*TASK TO COMPLETE*: Report back every line in the data that includes the string "STEPPER".

***** RAW DATA

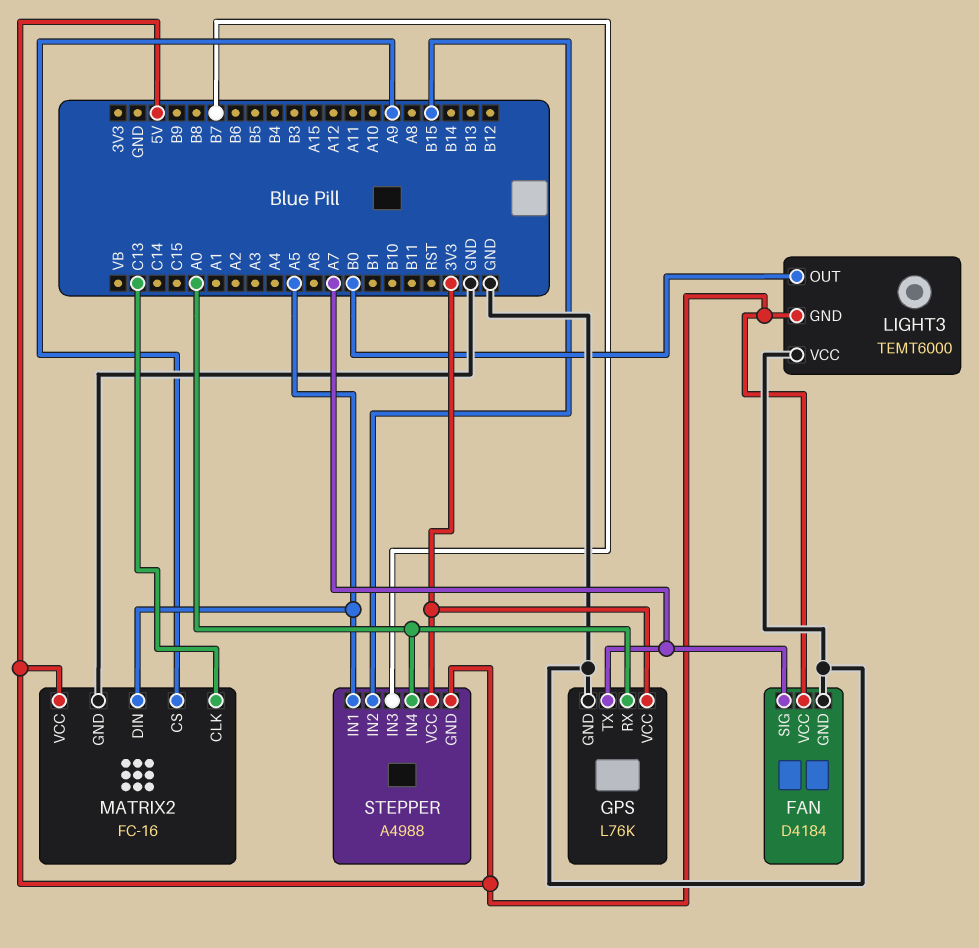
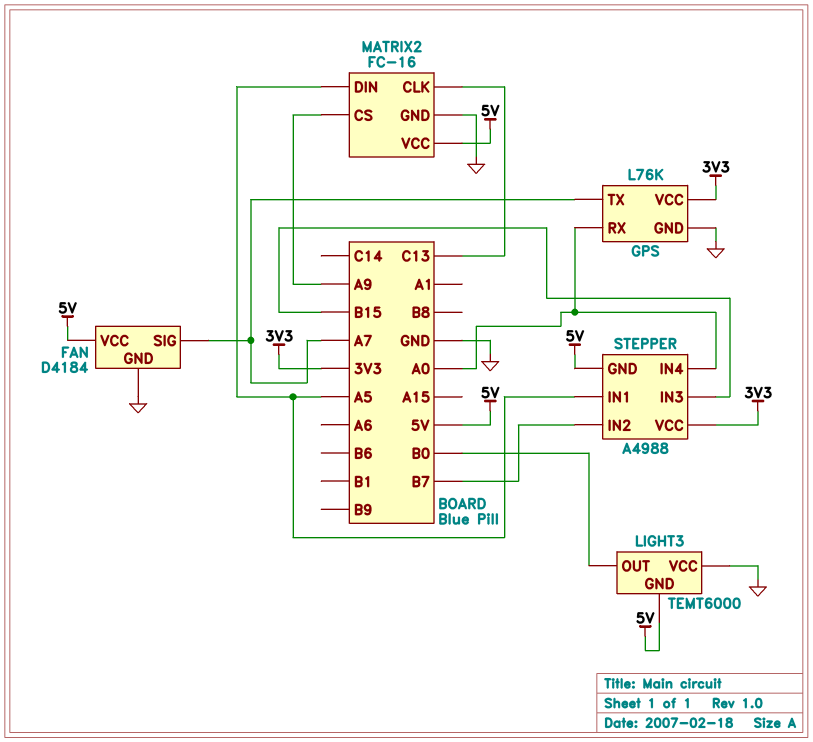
STEPPER pin IN2: B15 -> B7
STEPPER pin IN3: B7 -> B15

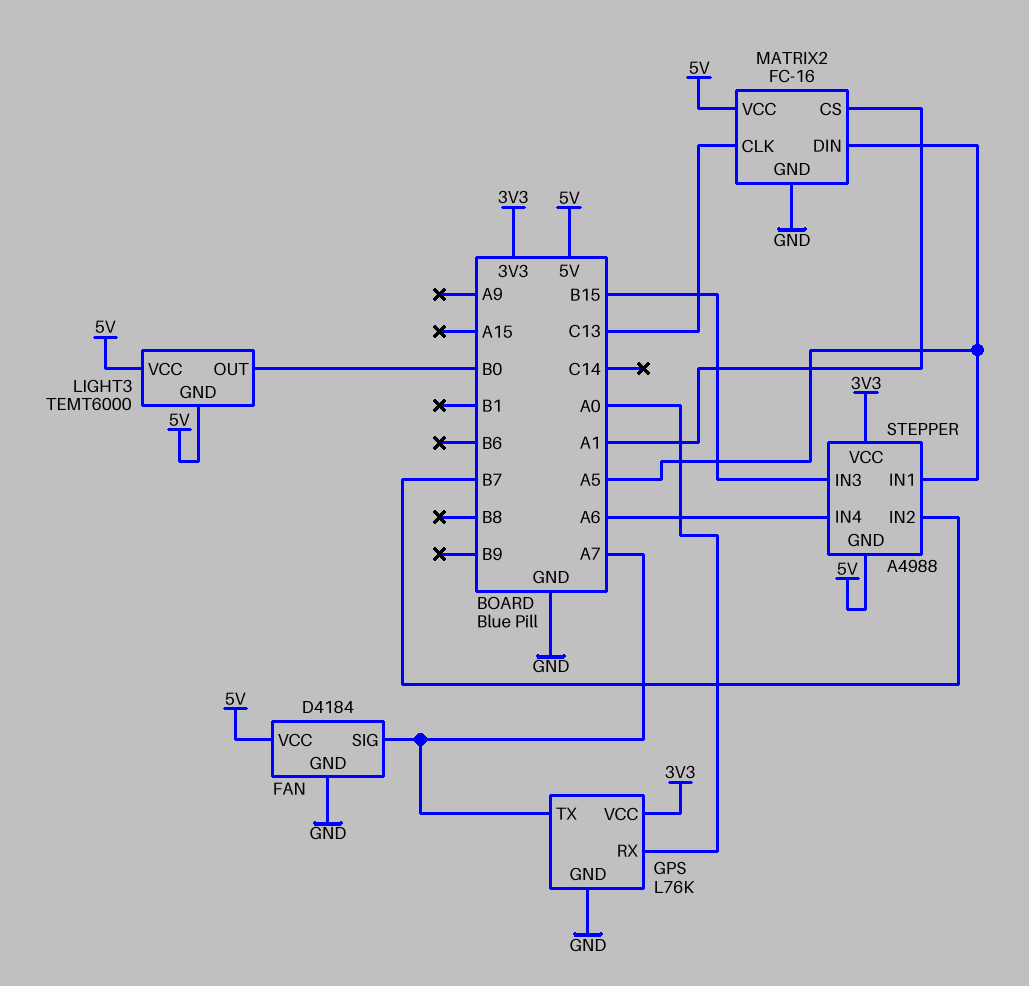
LIGHT3 pin VCC: GND -> 5V
MATRIX2 pin CS: A9 -> A1
STEPPER pin IN4: A0 -> A6

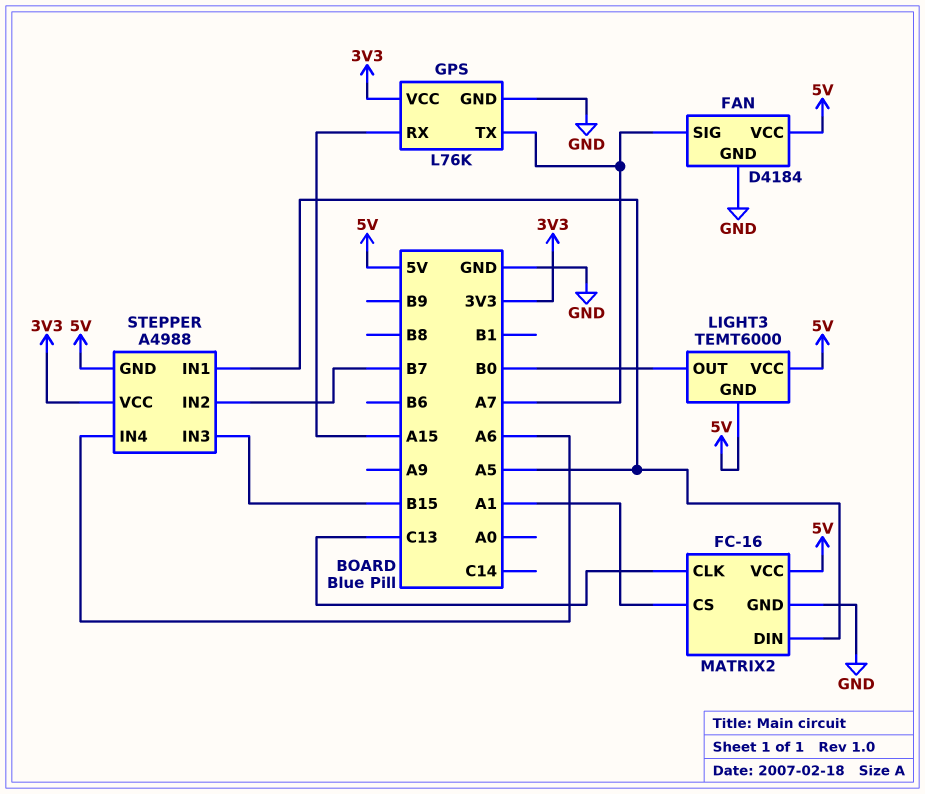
GPS pin RX: A0 -> A15

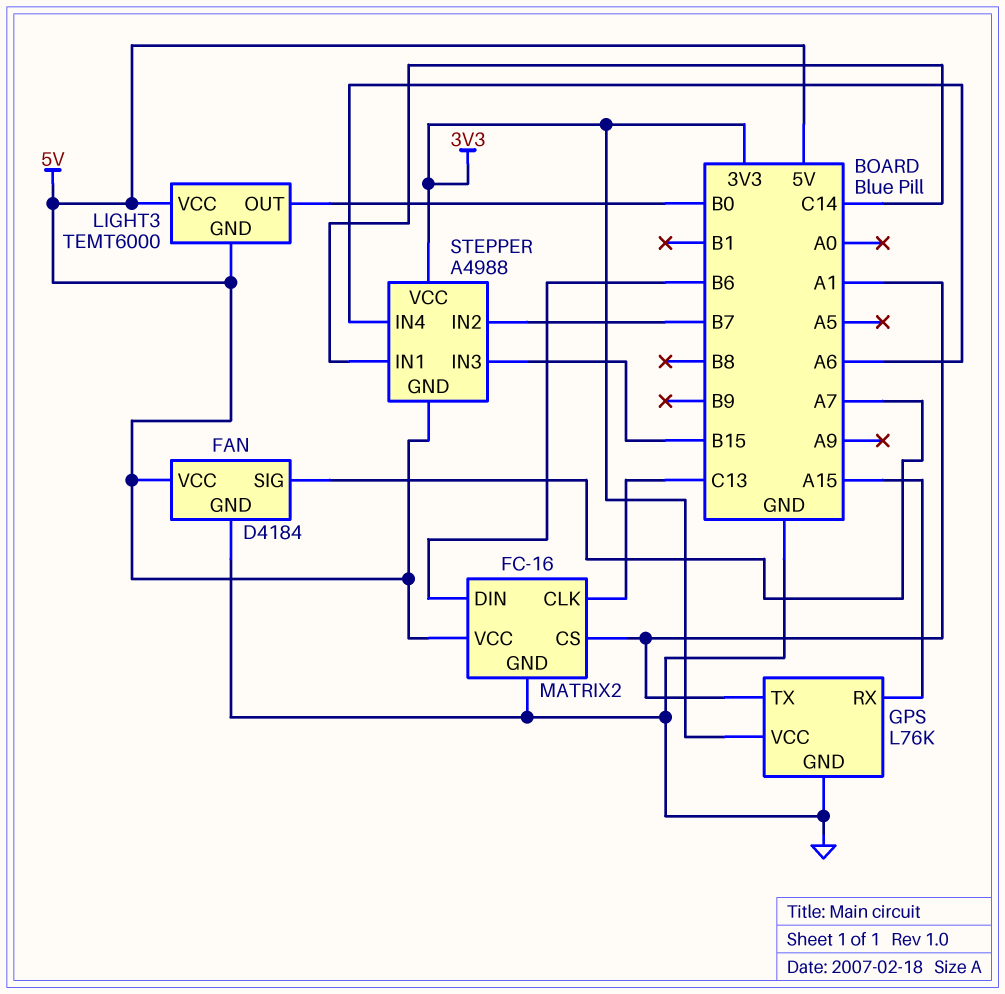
GPS pin TX: A7 -> A1
MATRIX2 pin DIN: A5 -> B6
STEPPER pin IN1: A5 -> C14

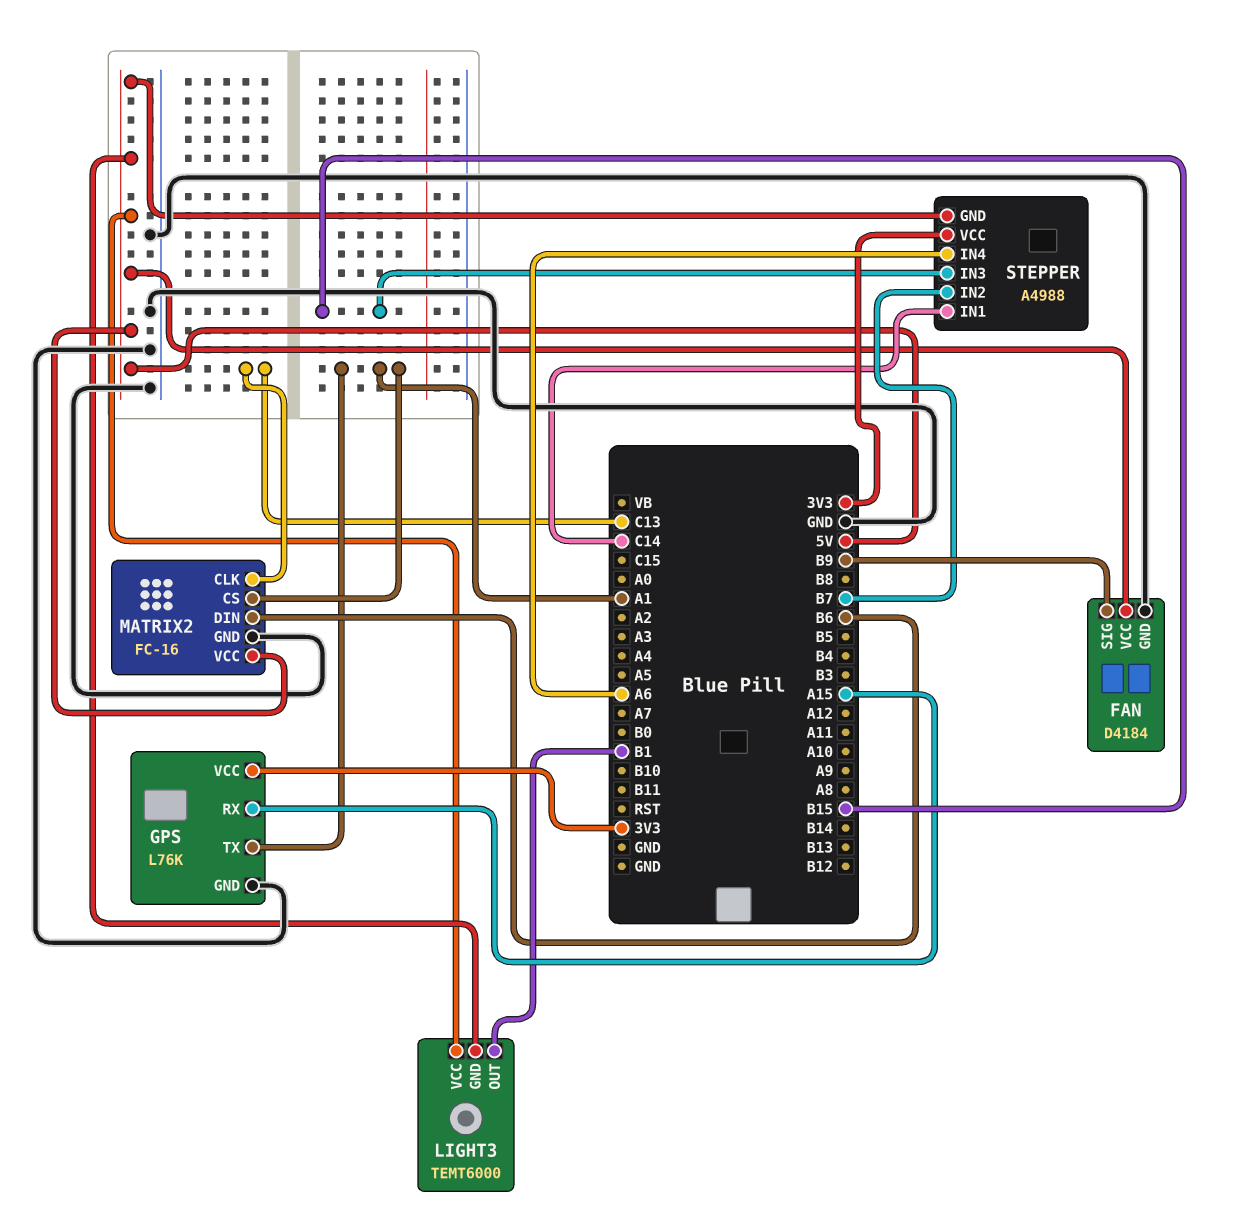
FAN pin SIG: A7 -> B9
LIGHT3 pin OUT: B0 -> B1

**********

*TASK RESULT*:
STEPPER pin IN2: B15 -> B7
STEPPER pin IN3: B7 -> B15
STEPPER pin IN4: A0 -> A6
STEPPER pin IN1: A5 -> C14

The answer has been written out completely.